> [Task brief]: List every line in the records below that contains the string "kern".
- - -
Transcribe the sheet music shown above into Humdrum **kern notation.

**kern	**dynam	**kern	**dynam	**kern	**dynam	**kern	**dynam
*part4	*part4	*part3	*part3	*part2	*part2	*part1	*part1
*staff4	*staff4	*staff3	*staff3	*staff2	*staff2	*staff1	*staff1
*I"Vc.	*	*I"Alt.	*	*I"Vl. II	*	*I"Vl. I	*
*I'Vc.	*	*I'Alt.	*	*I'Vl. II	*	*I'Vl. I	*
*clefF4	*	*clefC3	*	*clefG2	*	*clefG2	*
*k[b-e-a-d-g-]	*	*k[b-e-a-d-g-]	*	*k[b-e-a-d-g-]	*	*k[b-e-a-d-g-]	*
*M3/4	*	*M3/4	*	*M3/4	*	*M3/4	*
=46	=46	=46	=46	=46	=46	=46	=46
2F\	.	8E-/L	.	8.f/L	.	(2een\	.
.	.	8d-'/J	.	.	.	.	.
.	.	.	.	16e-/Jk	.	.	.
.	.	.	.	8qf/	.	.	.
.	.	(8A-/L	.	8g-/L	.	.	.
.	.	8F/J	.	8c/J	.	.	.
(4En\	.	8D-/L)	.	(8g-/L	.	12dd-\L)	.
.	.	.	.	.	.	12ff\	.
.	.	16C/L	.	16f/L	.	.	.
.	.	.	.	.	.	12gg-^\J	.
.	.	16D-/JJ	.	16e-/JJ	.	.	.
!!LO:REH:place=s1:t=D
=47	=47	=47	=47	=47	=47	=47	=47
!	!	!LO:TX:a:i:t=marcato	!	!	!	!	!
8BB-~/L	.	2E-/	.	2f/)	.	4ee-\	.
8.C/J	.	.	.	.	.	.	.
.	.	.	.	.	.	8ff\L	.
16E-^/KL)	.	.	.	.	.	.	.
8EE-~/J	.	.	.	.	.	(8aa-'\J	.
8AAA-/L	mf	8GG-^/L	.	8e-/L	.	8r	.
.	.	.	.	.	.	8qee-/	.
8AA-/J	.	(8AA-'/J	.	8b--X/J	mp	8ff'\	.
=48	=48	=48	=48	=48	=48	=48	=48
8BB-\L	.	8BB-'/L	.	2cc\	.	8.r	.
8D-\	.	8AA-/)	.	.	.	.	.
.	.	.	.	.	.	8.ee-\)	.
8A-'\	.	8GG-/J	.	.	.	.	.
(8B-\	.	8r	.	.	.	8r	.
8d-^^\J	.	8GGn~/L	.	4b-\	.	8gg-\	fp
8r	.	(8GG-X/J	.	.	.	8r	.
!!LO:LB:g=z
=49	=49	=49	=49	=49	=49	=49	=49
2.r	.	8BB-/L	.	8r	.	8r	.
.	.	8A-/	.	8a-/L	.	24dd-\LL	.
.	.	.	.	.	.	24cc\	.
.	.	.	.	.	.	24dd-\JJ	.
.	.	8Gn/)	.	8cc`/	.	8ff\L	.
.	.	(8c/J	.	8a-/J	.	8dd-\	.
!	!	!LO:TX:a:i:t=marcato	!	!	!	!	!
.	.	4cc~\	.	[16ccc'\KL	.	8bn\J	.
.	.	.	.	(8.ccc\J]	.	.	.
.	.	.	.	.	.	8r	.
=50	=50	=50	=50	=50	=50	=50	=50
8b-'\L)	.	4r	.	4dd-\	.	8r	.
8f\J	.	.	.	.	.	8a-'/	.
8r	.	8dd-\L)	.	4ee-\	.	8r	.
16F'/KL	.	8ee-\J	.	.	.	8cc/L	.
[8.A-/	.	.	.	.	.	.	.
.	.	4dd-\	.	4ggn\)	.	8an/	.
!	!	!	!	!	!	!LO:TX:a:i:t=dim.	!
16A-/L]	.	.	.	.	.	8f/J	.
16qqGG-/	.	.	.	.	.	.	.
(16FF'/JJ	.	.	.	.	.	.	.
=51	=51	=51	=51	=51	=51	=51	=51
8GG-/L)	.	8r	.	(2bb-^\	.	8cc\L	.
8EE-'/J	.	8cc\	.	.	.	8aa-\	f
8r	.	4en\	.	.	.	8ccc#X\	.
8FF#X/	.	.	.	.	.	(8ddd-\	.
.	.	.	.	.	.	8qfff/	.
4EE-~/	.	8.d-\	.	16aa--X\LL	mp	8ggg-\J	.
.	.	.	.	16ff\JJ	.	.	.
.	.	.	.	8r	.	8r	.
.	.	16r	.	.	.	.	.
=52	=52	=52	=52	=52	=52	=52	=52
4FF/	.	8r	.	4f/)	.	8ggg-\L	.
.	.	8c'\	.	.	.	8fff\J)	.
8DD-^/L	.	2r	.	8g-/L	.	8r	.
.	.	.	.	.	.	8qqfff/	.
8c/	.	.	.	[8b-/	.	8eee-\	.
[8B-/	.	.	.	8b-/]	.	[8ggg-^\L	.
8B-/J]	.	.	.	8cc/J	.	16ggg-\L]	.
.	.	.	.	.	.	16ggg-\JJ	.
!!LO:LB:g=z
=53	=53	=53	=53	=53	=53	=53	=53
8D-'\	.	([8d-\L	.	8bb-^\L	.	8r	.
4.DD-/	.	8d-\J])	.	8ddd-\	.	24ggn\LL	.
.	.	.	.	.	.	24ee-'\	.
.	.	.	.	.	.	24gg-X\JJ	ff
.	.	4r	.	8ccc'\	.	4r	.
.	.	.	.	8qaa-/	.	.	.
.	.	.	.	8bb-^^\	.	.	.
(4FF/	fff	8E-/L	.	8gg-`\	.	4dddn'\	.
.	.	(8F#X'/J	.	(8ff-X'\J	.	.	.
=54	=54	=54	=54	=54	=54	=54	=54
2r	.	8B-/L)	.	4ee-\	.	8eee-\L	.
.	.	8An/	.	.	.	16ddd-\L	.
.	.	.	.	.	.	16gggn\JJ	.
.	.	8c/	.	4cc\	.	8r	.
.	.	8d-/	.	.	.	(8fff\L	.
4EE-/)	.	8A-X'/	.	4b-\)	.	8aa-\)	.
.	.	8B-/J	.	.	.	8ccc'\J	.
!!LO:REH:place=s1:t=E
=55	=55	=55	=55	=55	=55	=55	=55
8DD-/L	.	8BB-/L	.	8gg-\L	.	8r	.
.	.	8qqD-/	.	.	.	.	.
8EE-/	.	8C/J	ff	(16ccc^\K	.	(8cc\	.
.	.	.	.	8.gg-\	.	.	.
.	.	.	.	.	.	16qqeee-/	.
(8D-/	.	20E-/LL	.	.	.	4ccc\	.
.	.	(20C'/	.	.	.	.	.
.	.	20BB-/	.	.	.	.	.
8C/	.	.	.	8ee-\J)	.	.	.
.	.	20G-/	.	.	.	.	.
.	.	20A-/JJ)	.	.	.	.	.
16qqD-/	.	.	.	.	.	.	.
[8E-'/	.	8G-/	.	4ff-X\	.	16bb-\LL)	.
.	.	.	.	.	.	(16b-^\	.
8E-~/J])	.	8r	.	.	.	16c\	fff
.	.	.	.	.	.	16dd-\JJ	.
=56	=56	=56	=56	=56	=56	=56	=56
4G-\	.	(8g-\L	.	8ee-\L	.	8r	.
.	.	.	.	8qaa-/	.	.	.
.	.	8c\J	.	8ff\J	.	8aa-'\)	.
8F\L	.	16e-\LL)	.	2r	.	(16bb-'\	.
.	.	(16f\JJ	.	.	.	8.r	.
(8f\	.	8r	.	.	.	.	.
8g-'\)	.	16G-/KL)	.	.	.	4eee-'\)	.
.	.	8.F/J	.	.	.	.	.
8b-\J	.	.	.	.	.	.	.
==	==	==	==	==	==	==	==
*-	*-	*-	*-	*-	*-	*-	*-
- - -
> [Task answer]:
Transcribe the sheet music shown above into Humdrum **kern notation.
**kern	**dynam	**kern	**dynam	**kern	**dynam	**kern	**dynam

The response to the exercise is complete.